> **Request**
Go to the line below that contains "(279, 295) = (261, 349): pink". From there to the end of the records, reproduce each line exactly, except the pictures.

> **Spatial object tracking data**
*** Block opens ***

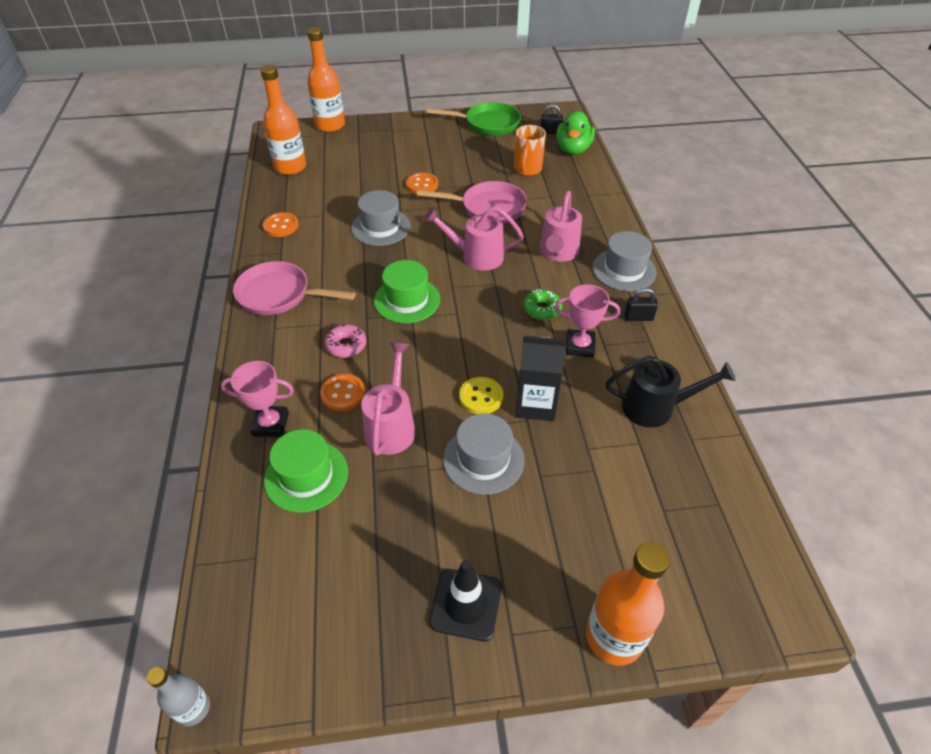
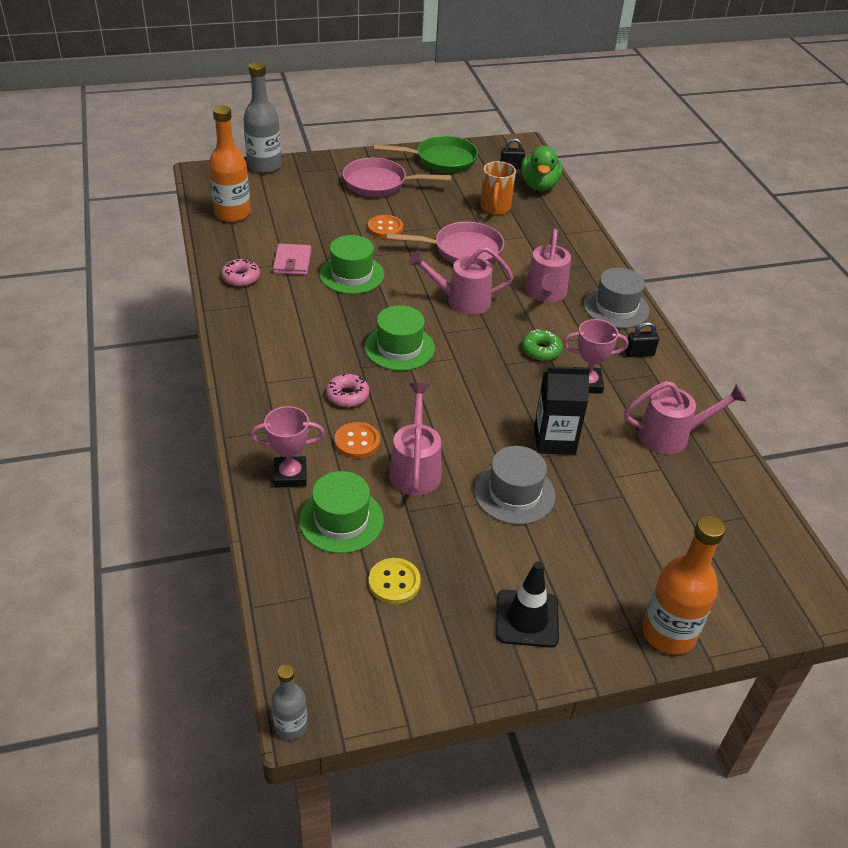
camera: 10 degrees left, 5 degrees down
(279, 295) = (261, 349): pink pan -> pink pan (380, 184)
(281, 226) = (241, 277): orange button -> pink donut
(330, 125) = (264, 166): orange bottle -> grey bottle
(330, 213) = (292, 262): none -> pink wallet
(380, 227) = (351, 274): grey hat -> green hat
(481, 397) = (498, 436): yellow button -> yellow button (394, 582)
(656, 407) = (671, 436): black watering can -> pink watering can

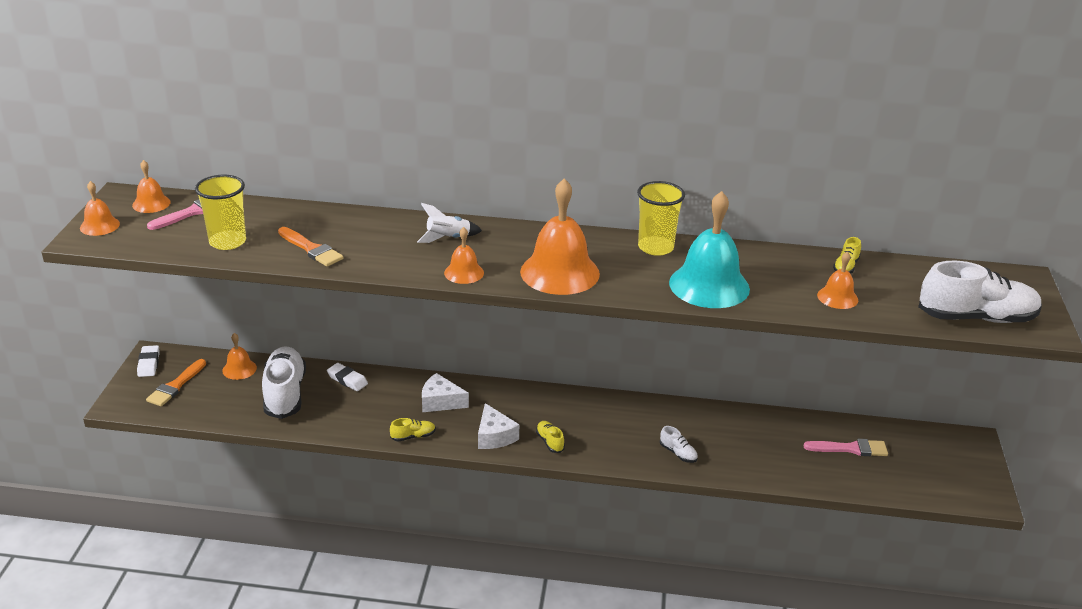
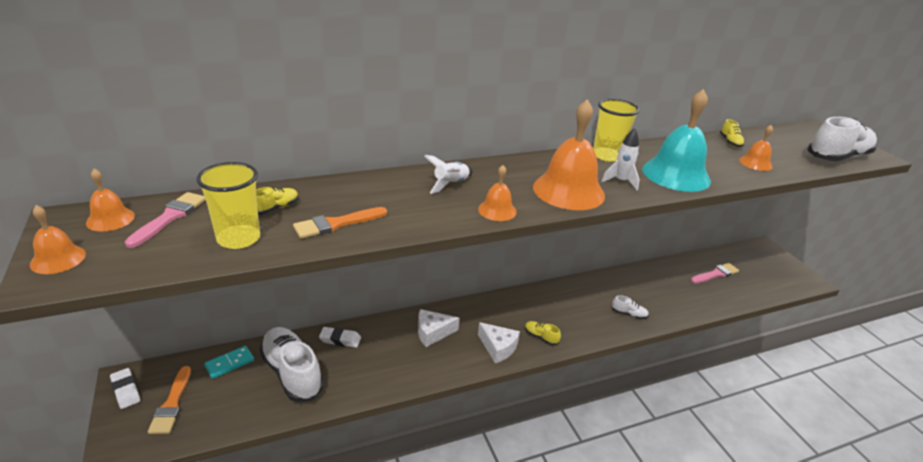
camera: 30 degrees left, 0 degrees up
(239, 369) = (229, 363): orange bell -> turquoise domino
(311, 249) = (336, 224): orange brush -> orange brush turned 135 degrees clockwise
(413, 436) = (436, 372): yellow shoe -> yellow shoe (276, 208)
(631, 277) = (620, 181): none -> white rocket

*** Block closes ***

> **Exercise output**
(279, 295) = (261, 349): pink pan -> pink pan (380, 184)
(281, 226) = (241, 277): orange button -> pink donut
(330, 125) = (264, 166): orange bottle -> grey bottle
(330, 213) = (292, 262): none -> pink wallet
(380, 227) = (351, 274): grey hat -> green hat
(481, 397) = (498, 436): yellow button -> yellow button (394, 582)
(656, 407) = (671, 436): black watering can -> pink watering can

camera: 30 degrees left, 0 degrees up
(239, 369) = (229, 363): orange bell -> turquoise domino
(311, 249) = (336, 224): orange brush -> orange brush turned 135 degrees clockwise
(413, 436) = (436, 372): yellow shoe -> yellow shoe (276, 208)
(631, 277) = (620, 181): none -> white rocket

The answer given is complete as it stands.